=== Work order ===
The entries below contain a line with "red 1x3 plate" and a line with "yellow 1x1 brick". Quote exactly those two lines and all lines between them.

=== Given records ===
┌──

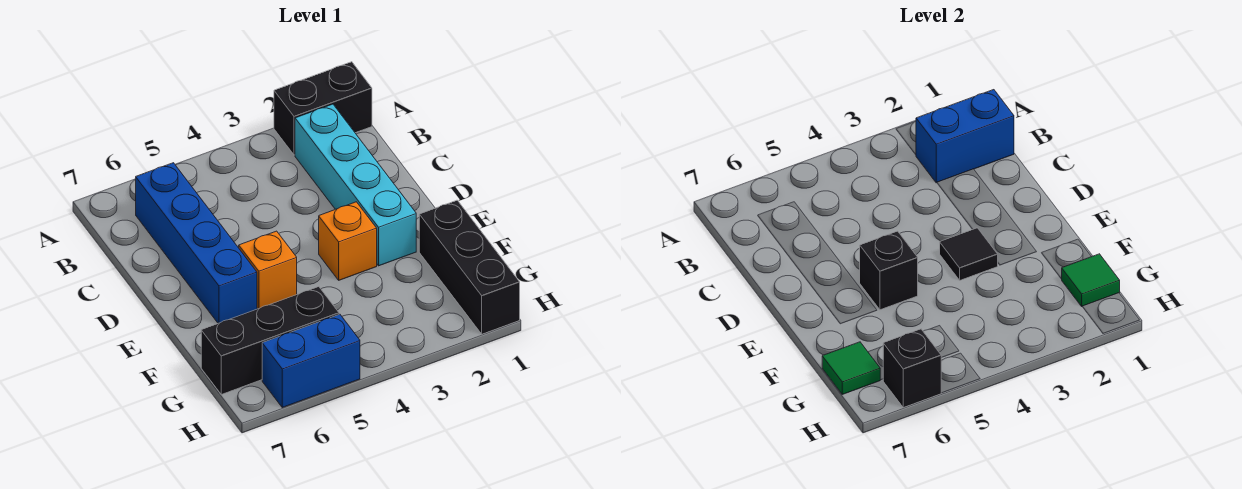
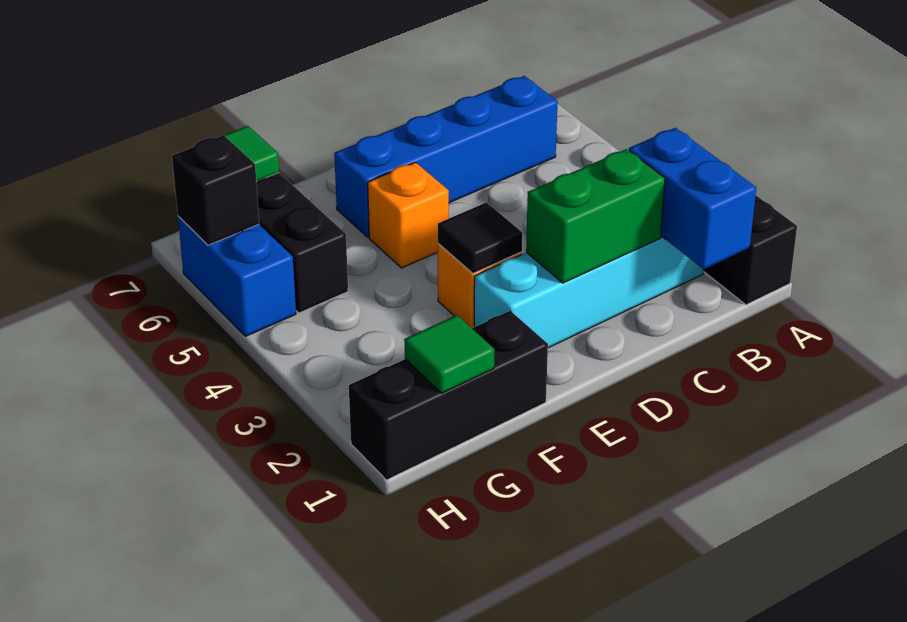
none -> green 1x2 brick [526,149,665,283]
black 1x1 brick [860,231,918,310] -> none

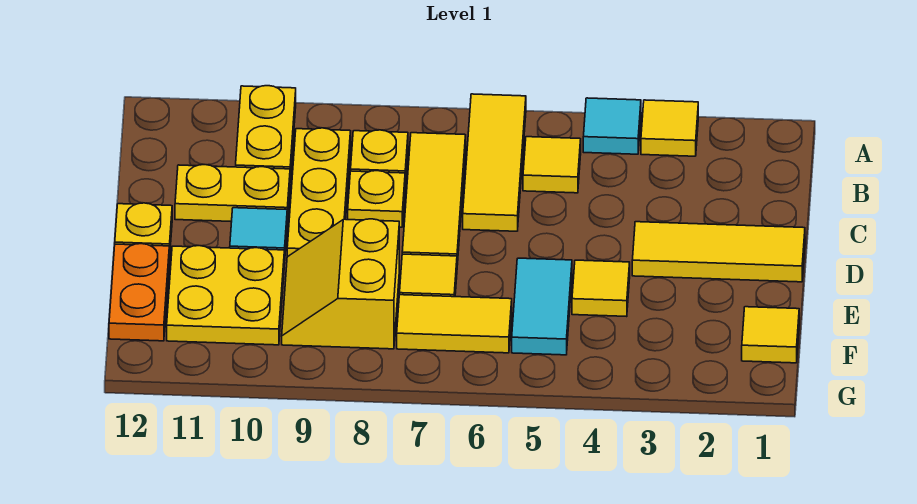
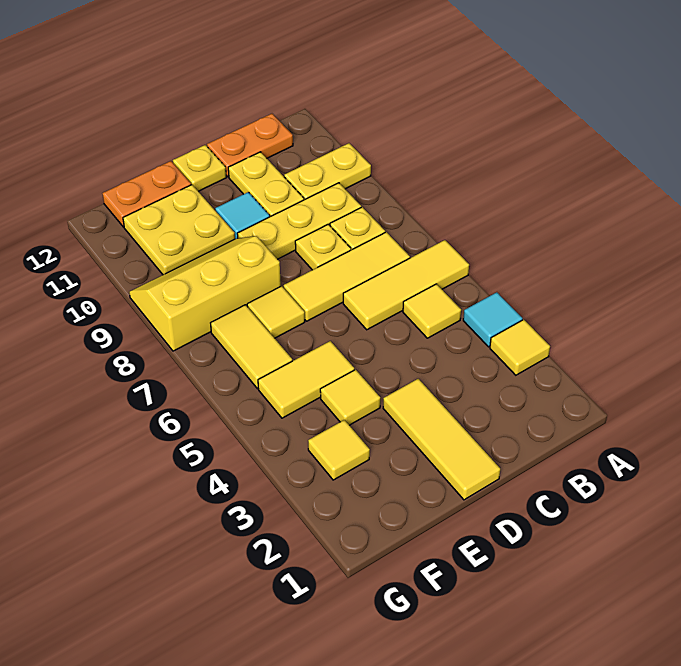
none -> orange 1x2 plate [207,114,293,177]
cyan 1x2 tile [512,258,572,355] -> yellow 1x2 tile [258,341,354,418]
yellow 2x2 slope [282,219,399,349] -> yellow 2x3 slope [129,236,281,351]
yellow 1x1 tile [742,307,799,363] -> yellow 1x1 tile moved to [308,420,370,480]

└──
┌──

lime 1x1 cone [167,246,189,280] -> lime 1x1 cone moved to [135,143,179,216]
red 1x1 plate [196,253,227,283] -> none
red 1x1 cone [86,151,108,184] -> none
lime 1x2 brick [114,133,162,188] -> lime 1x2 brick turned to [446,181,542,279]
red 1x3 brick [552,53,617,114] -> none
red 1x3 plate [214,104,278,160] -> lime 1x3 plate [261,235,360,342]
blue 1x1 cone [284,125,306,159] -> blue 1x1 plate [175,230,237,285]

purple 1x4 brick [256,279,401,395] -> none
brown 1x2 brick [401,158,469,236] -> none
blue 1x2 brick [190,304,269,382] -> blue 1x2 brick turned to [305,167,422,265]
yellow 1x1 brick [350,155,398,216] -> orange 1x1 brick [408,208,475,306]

└──

=== Written response ===
red 1x3 plate [214,104,278,160] -> lime 1x3 plate [261,235,360,342]
blue 1x1 cone [284,125,306,159] -> blue 1x1 plate [175,230,237,285]

purple 1x4 brick [256,279,401,395] -> none
brown 1x2 brick [401,158,469,236] -> none
blue 1x2 brick [190,304,269,382] -> blue 1x2 brick turned to [305,167,422,265]
yellow 1x1 brick [350,155,398,216] -> orange 1x1 brick [408,208,475,306]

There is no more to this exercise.